* [TASK GOAL]
Copy out the change notes in all the records below, replacing each "gray star" with "silver star" and changing nothing else. Leave the pictures out of your answer.

Stored data entries:
★ ★ ★ ★

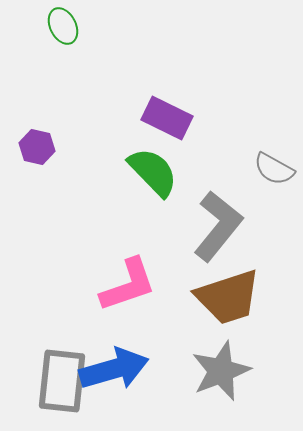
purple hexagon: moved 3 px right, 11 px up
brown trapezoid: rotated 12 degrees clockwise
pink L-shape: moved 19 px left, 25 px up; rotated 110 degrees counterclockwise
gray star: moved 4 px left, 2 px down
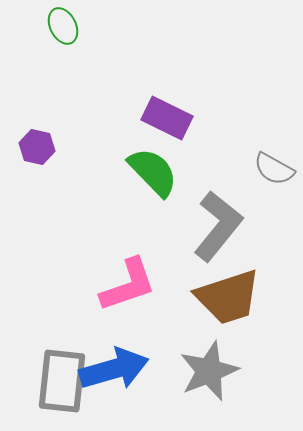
gray star: moved 12 px left
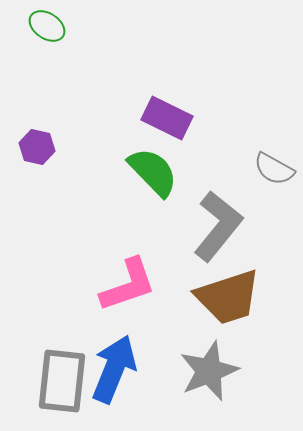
green ellipse: moved 16 px left; rotated 30 degrees counterclockwise
blue arrow: rotated 52 degrees counterclockwise
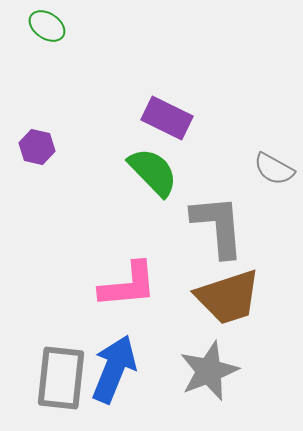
gray L-shape: rotated 44 degrees counterclockwise
pink L-shape: rotated 14 degrees clockwise
gray rectangle: moved 1 px left, 3 px up
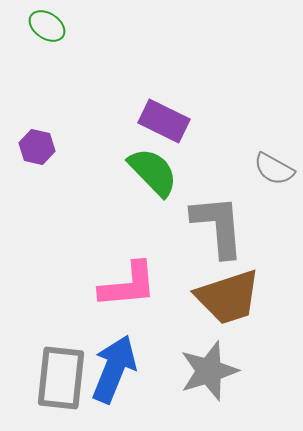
purple rectangle: moved 3 px left, 3 px down
gray star: rotated 4 degrees clockwise
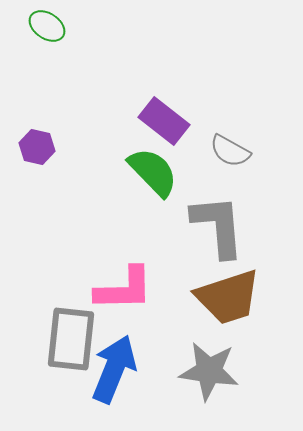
purple rectangle: rotated 12 degrees clockwise
gray semicircle: moved 44 px left, 18 px up
pink L-shape: moved 4 px left, 4 px down; rotated 4 degrees clockwise
gray star: rotated 26 degrees clockwise
gray rectangle: moved 10 px right, 39 px up
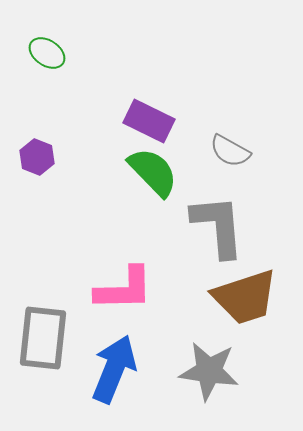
green ellipse: moved 27 px down
purple rectangle: moved 15 px left; rotated 12 degrees counterclockwise
purple hexagon: moved 10 px down; rotated 8 degrees clockwise
brown trapezoid: moved 17 px right
gray rectangle: moved 28 px left, 1 px up
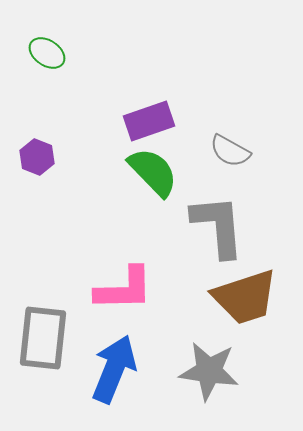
purple rectangle: rotated 45 degrees counterclockwise
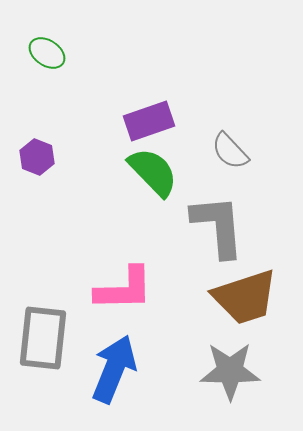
gray semicircle: rotated 18 degrees clockwise
gray star: moved 21 px right; rotated 8 degrees counterclockwise
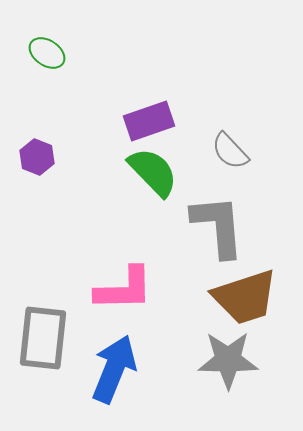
gray star: moved 2 px left, 11 px up
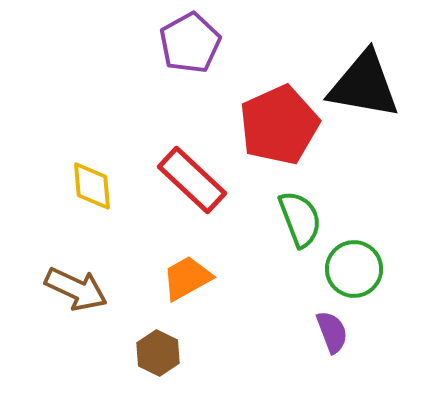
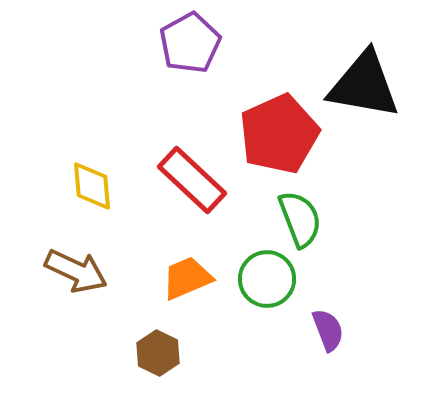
red pentagon: moved 9 px down
green circle: moved 87 px left, 10 px down
orange trapezoid: rotated 6 degrees clockwise
brown arrow: moved 18 px up
purple semicircle: moved 4 px left, 2 px up
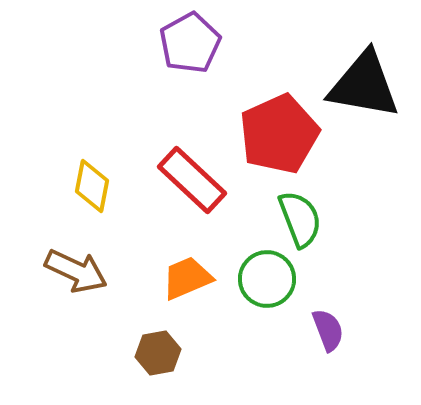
yellow diamond: rotated 16 degrees clockwise
brown hexagon: rotated 24 degrees clockwise
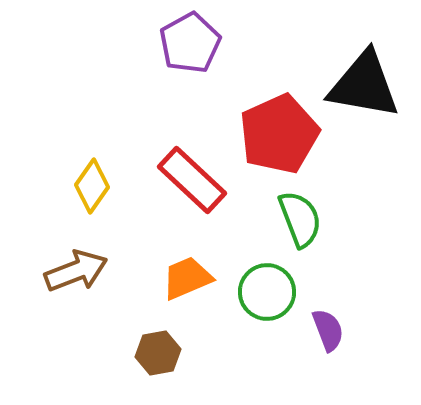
yellow diamond: rotated 24 degrees clockwise
brown arrow: rotated 46 degrees counterclockwise
green circle: moved 13 px down
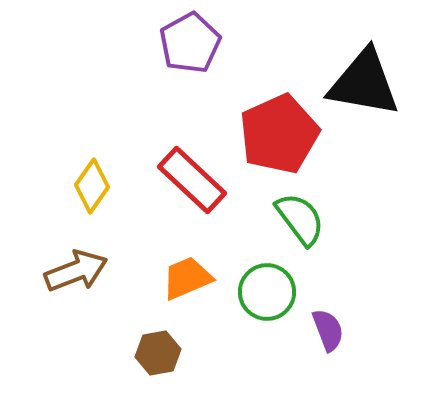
black triangle: moved 2 px up
green semicircle: rotated 16 degrees counterclockwise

★ ★ ★ ★

* [EXERCISE SOLUTION]
purple hexagon: moved 3 px right, 11 px up
brown trapezoid: rotated 12 degrees clockwise
pink L-shape: moved 19 px left, 25 px up; rotated 110 degrees counterclockwise
silver star: moved 4 px left, 2 px down
silver star: moved 12 px left
green ellipse: moved 16 px left; rotated 30 degrees counterclockwise
blue arrow: rotated 52 degrees counterclockwise
gray L-shape: rotated 44 degrees counterclockwise
pink L-shape: rotated 14 degrees clockwise
gray rectangle: moved 1 px left, 3 px up
purple rectangle: moved 3 px left, 3 px down
silver star: rotated 4 degrees clockwise
purple rectangle: rotated 12 degrees clockwise
gray semicircle: moved 44 px left, 18 px up
pink L-shape: moved 4 px left, 4 px down; rotated 4 degrees clockwise
silver star: rotated 26 degrees clockwise
gray rectangle: moved 10 px right, 39 px up
green ellipse: moved 27 px down
purple rectangle: moved 15 px left; rotated 12 degrees counterclockwise
purple hexagon: moved 10 px down; rotated 8 degrees clockwise
brown trapezoid: moved 17 px right
gray rectangle: moved 28 px left, 1 px up
purple rectangle: rotated 45 degrees counterclockwise
gray semicircle: rotated 18 degrees clockwise
silver star: moved 21 px right; rotated 8 degrees counterclockwise
silver star: moved 2 px left, 11 px up
red pentagon: moved 9 px down
green circle: moved 87 px left, 10 px down
orange trapezoid: rotated 6 degrees clockwise
brown arrow: moved 18 px up
purple semicircle: moved 4 px left, 2 px up
yellow diamond: rotated 16 degrees clockwise
brown hexagon: rotated 24 degrees clockwise
yellow diamond: rotated 24 degrees clockwise
brown arrow: rotated 46 degrees counterclockwise
green circle: moved 13 px down
black triangle: moved 2 px up
green semicircle: rotated 16 degrees counterclockwise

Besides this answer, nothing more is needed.